-- Required work --
Repeat, word for word, every line from the line holding "(738, 236) = (679, 144): green" through the final line of the entries below. Skip all pictures.
:: Given data
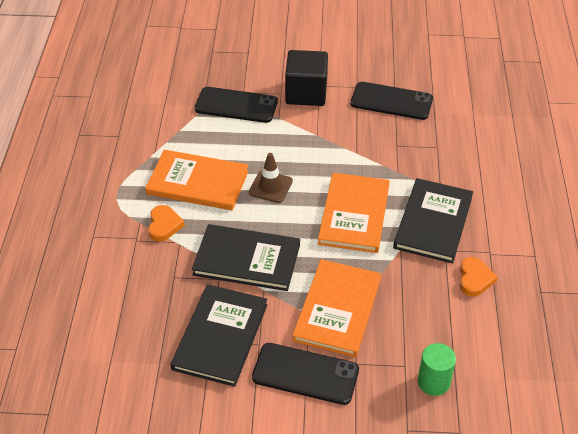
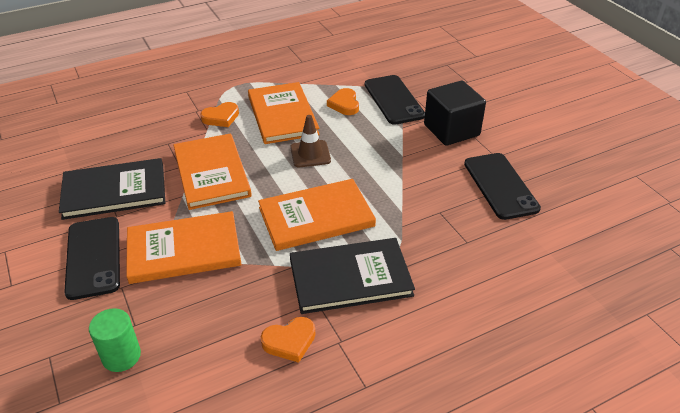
camera: 60 degrees right, 5 degrees down
(216, 137) = (344, 104): none -> orange heart
(247, 259) = (211, 173): black book -> orange book

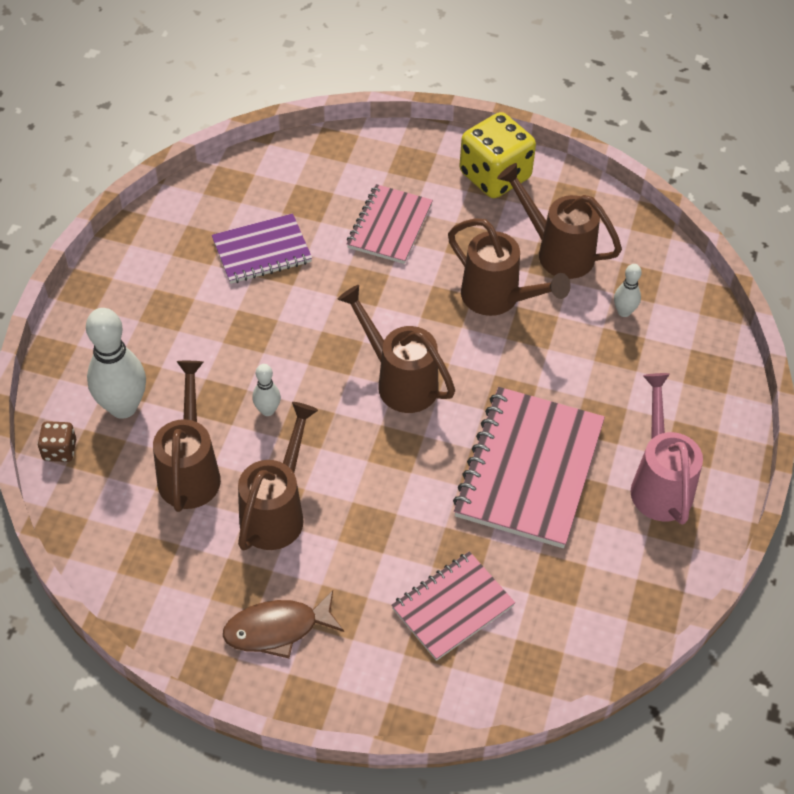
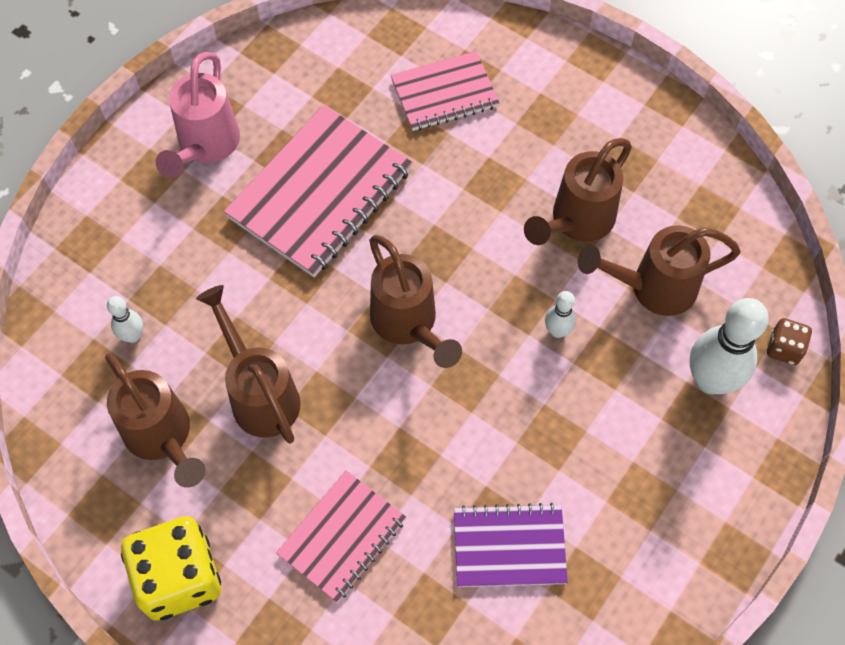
camera: 160 degrees left, 10 degrees up
(190, 470) = (652, 288): brown watering can -> brown watering can turned 60 degrees clockwise
(277, 629) = (604, 117): brown fish -> none

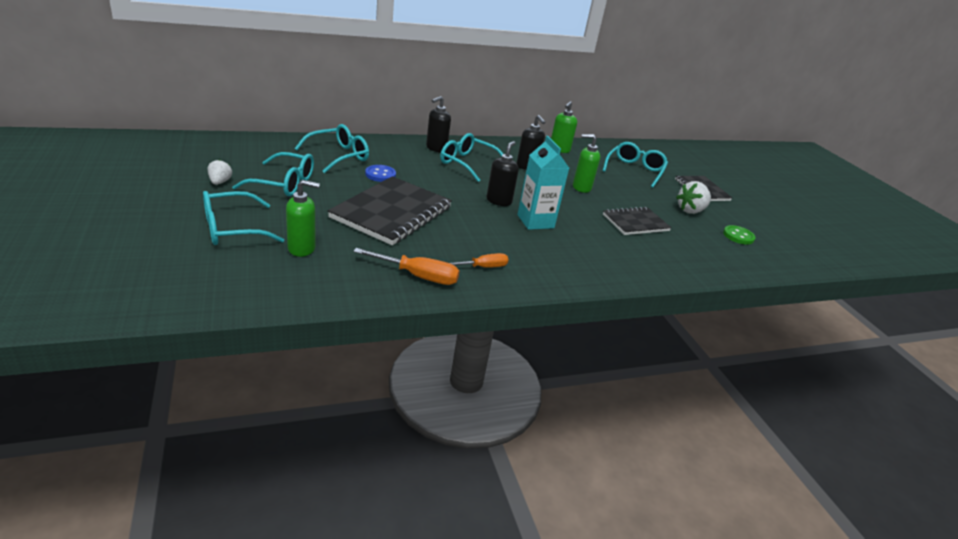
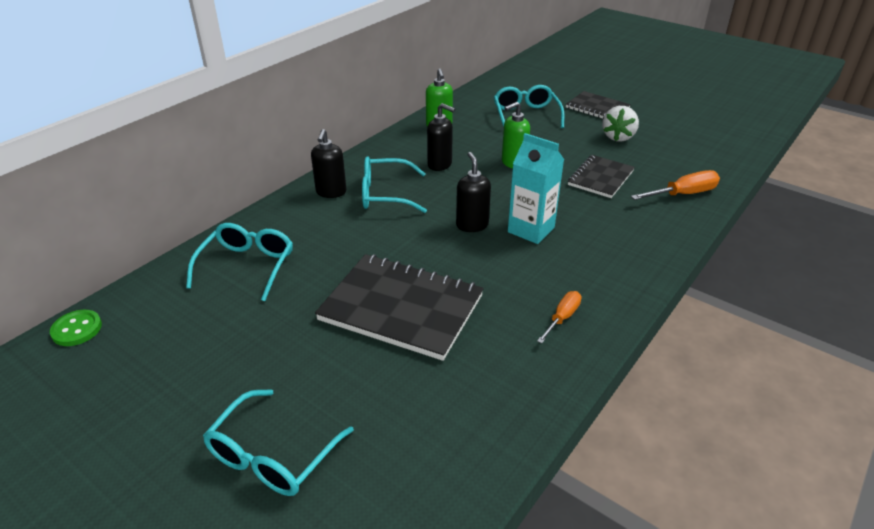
camera: 30 degrees left, 5 degrees up
(220, 182) = (163, 397): white strawberry -> none
(283, 183) = (239, 347): turquoise glasses -> none
(302, 248) = (381, 424): green soap dispenser -> none
(380, 174) = (324, 264): blue button -> none
(392, 212) = (401, 308): black notebook -> black notebook turned 60 degrees counterclockwise
(419, 276) = (529, 372): orange screwdriver -> orange screwdriver (683, 194)
(738, 236) = (679, 144): green button -> green button (77, 329)

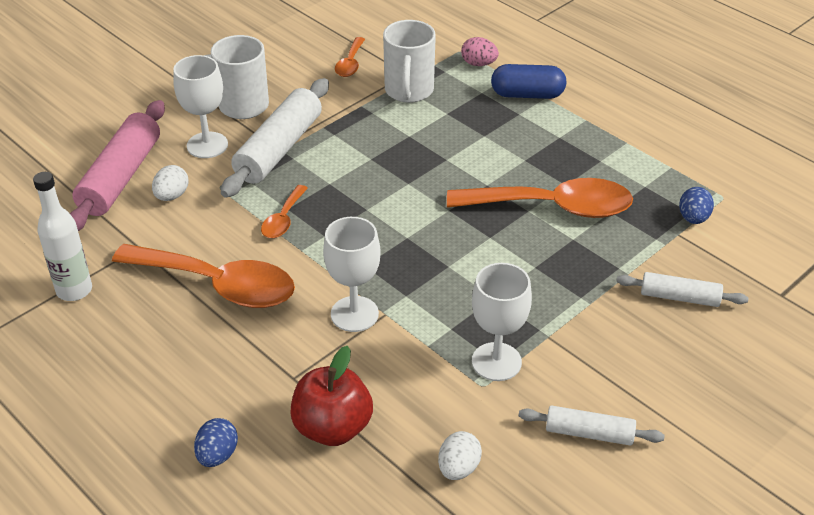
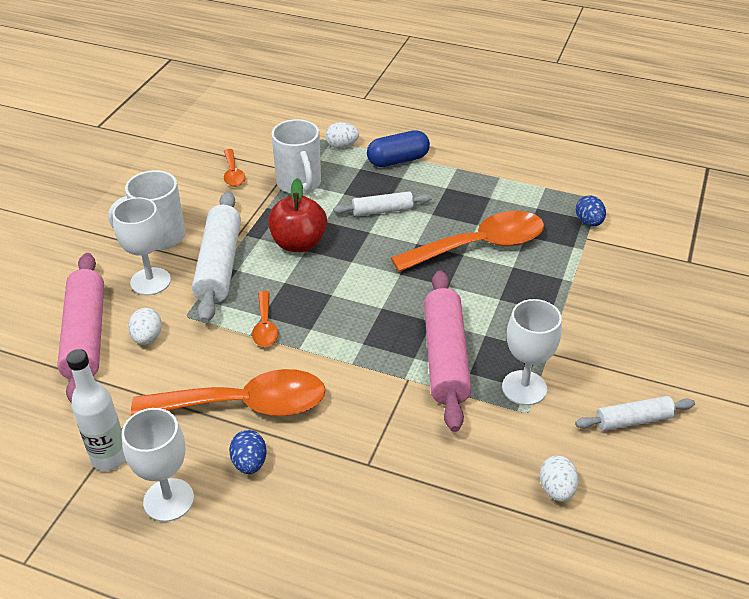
camera: 25 degrees left, 0 degrees up
(217, 455) = (349, 561): blue egg -> blue egg (249, 463)
(332, 428) = (432, 495): red apple -> red apple (298, 243)
(354, 314) = (382, 388): white goblet -> white goblet (168, 500)
(436, 305) = (445, 357): none -> pink rolling pin
(478, 64) = (342, 146): pink egg -> white egg
(679, 297) = (622, 287): white rolling pin -> white rolling pin (382, 211)

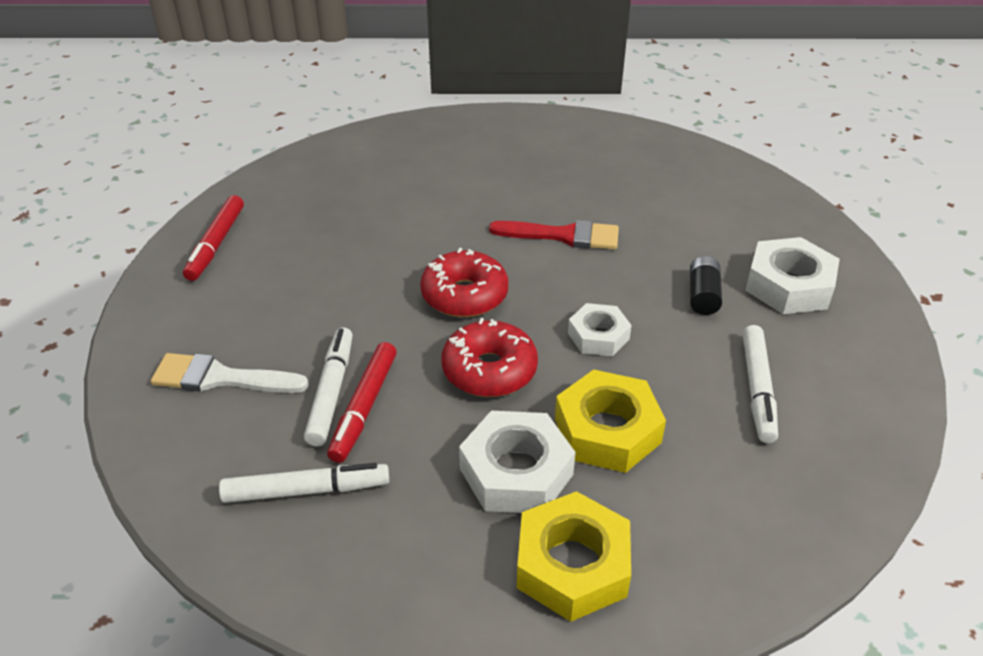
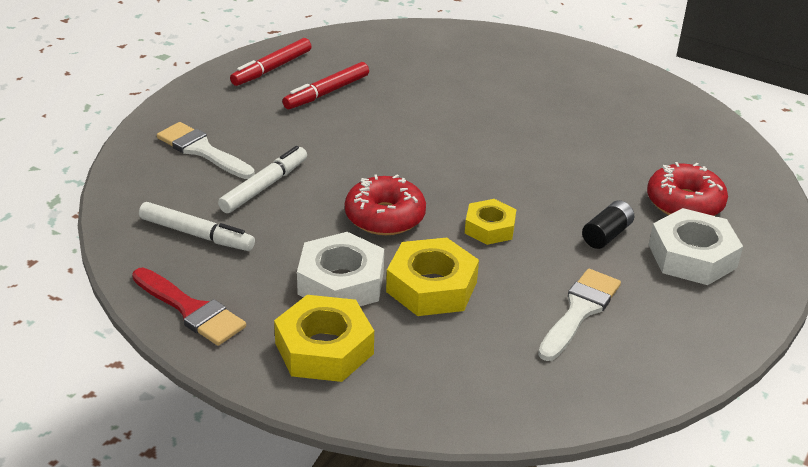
camera: 30 degrees right, 5 degrees down
(364, 407) = (277, 204): red marker -> red marker (326, 93)
(464, 295) = (415, 164): red donut -> red donut (684, 203)
(563, 236) = (535, 153): red brush -> red brush (191, 310)
(598, 336) = (489, 228): white nut -> yellow nut
(757, 389) = (579, 311): white marker -> white brush

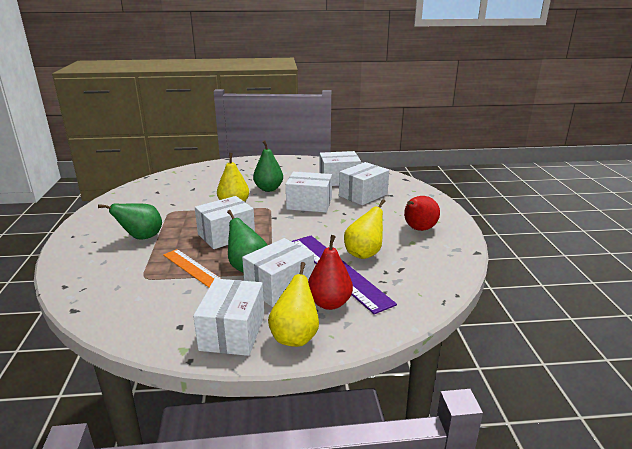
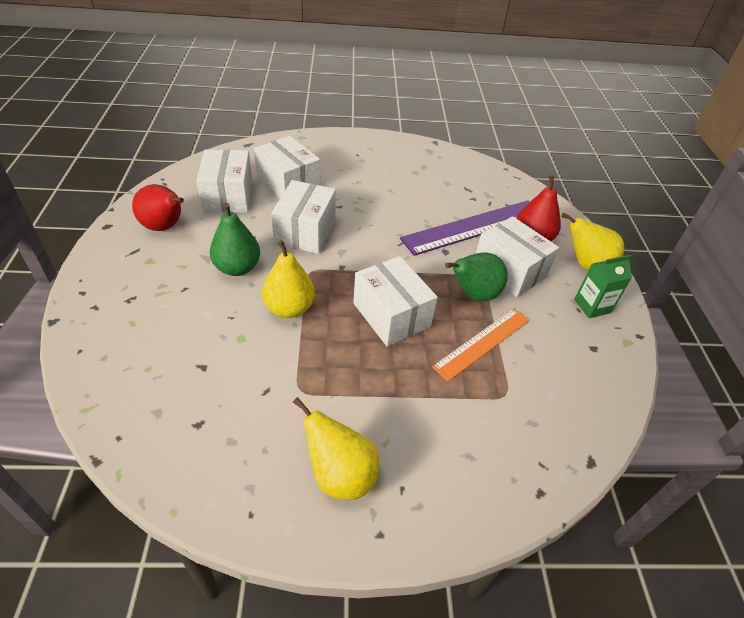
camera: 90 degrees left, 20 degrees up
(141, 237) = (393, 418): green pear -> none
(233, 332) = (592, 306): white box -> green carton
(364, 253) = (439, 205): yellow pear -> yellow pear (340, 475)
(418, 229) = (387, 163): red pear -> red pear (165, 227)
::::
-- Task response --
(738, 236) = (679, 144): green button -> green button (77, 329)

camera: 25 degrees left, 0 degrees up
(217, 455) = (349, 561): blue egg -> blue egg (249, 463)
(332, 428) = (432, 495): red apple -> red apple (298, 243)
(354, 314) = (382, 388): white goblet -> white goblet (168, 500)
(436, 305) = (445, 357): none -> pink rolling pin
(478, 64) = (342, 146): pink egg -> white egg
(679, 297) = (622, 287): white rolling pin -> white rolling pin (382, 211)

camera: 30 degrees right, 5 degrees down
(364, 407) = (277, 204): red marker -> red marker (326, 93)
(464, 295) = (415, 164): red donut -> red donut (684, 203)
(563, 236) = (535, 153): red brush -> red brush (191, 310)
(598, 336) = (489, 228): white nut -> yellow nut
(757, 389) = (579, 311): white marker -> white brush

camera: 90 degrees left, 20 degrees up
(141, 237) = (393, 418): green pear -> none
(233, 332) = (592, 306): white box -> green carton
(364, 253) = (439, 205): yellow pear -> yellow pear (340, 475)
(418, 229) = (387, 163): red pear -> red pear (165, 227)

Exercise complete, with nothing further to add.